• _Exercise details_: From the first record to the last, write out each one exactly.

• _Data supplied_:
<<<<

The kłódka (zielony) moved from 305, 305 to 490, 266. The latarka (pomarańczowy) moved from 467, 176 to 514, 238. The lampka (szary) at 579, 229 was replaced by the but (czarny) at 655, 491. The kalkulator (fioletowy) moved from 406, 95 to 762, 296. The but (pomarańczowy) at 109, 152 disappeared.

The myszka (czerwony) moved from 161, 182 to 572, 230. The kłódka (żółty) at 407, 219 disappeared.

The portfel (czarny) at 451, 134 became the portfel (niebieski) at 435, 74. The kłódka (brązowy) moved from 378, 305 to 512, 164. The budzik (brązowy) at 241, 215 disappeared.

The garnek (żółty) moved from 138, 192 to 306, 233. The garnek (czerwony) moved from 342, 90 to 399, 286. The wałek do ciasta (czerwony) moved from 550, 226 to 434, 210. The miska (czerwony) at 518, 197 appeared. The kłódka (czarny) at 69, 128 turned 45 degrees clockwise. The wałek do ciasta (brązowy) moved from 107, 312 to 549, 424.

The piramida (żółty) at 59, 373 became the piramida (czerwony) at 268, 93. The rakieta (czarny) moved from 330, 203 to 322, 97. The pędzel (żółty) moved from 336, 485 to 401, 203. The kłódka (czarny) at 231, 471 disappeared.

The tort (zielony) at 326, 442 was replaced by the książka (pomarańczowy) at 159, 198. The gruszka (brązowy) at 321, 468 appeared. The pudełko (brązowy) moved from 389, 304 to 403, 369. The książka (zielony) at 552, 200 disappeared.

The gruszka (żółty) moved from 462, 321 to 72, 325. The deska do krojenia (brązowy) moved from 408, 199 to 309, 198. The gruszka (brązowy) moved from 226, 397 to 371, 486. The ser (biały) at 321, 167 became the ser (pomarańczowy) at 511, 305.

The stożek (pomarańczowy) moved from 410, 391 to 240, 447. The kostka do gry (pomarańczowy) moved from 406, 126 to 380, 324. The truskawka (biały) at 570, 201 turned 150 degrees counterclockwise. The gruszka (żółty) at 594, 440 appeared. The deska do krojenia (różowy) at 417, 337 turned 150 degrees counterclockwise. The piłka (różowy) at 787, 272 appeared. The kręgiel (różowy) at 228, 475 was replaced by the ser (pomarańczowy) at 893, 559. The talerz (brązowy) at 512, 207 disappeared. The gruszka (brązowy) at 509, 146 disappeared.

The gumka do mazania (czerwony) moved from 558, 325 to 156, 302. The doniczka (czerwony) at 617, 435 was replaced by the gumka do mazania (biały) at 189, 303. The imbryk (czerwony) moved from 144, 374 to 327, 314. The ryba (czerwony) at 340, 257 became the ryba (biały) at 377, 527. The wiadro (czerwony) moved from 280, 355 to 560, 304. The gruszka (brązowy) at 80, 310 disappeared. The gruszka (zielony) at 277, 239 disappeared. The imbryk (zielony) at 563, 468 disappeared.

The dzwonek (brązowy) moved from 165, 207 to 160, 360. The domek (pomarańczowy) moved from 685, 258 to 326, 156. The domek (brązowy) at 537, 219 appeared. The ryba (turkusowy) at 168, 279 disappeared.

>>>>

• _Response to the exercise_:
The kłódka (zielony) moved from 305, 305 to 490, 266. The latarka (pomarańczowy) moved from 467, 176 to 514, 238. The lampka (szary) at 579, 229 was replaced by the but (czarny) at 655, 491. The kalkulator (fioletowy) moved from 406, 95 to 762, 296. The but (pomarańczowy) at 109, 152 disappeared.

The myszka (czerwony) moved from 161, 182 to 572, 230. The kłódka (żółty) at 407, 219 disappeared.

The portfel (czarny) at 451, 134 became the portfel (niebieski) at 435, 74. The kłódka (brązowy) moved from 378, 305 to 512, 164. The budzik (brązowy) at 241, 215 disappeared.

The garnek (żółty) moved from 138, 192 to 306, 233. The garnek (czerwony) moved from 342, 90 to 399, 286. The wałek do ciasta (czerwony) moved from 550, 226 to 434, 210. The miska (czerwony) at 518, 197 appeared. The kłódka (czarny) at 69, 128 turned 45 degrees clockwise. The wałek do ciasta (brązowy) moved from 107, 312 to 549, 424.

The piramida (żółty) at 59, 373 became the piramida (czerwony) at 268, 93. The rakieta (czarny) moved from 330, 203 to 322, 97. The pędzel (żółty) moved from 336, 485 to 401, 203. The kłódka (czarny) at 231, 471 disappeared.

The tort (zielony) at 326, 442 was replaced by the książka (pomarańczowy) at 159, 198. The gruszka (brązowy) at 321, 468 appeared. The pudełko (brązowy) moved from 389, 304 to 403, 369. The książka (zielony) at 552, 200 disappeared.

The gruszka (żółty) moved from 462, 321 to 72, 325. The deska do krojenia (brązowy) moved from 408, 199 to 309, 198. The gruszka (brązowy) moved from 226, 397 to 371, 486. The ser (biały) at 321, 167 became the ser (pomarańczowy) at 511, 305.

The stożek (pomarańczowy) moved from 410, 391 to 240, 447. The kostka do gry (pomarańczowy) moved from 406, 126 to 380, 324. The truskawka (biały) at 570, 201 turned 150 degrees counterclockwise. The gruszka (żółty) at 594, 440 appeared. The deska do krojenia (różowy) at 417, 337 turned 150 degrees counterclockwise. The piłka (różowy) at 787, 272 appeared. The kręgiel (różowy) at 228, 475 was replaced by the ser (pomarańczowy) at 893, 559. The talerz (brązowy) at 512, 207 disappeared. The gruszka (brązowy) at 509, 146 disappeared.

The gumka do mazania (czerwony) moved from 558, 325 to 156, 302. The doniczka (czerwony) at 617, 435 was replaced by the gumka do mazania (biały) at 189, 303. The imbryk (czerwony) moved from 144, 374 to 327, 314. The ryba (czerwony) at 340, 257 became the ryba (biały) at 377, 527. The wiadro (czerwony) moved from 280, 355 to 560, 304. The gruszka (brązowy) at 80, 310 disappeared. The gruszka (zielony) at 277, 239 disappeared. The imbryk (zielony) at 563, 468 disappeared.

The dzwonek (brązowy) moved from 165, 207 to 160, 360. The domek (pomarańczowy) moved from 685, 258 to 326, 156. The domek (brązowy) at 537, 219 appeared. The ryba (turkusowy) at 168, 279 disappeared.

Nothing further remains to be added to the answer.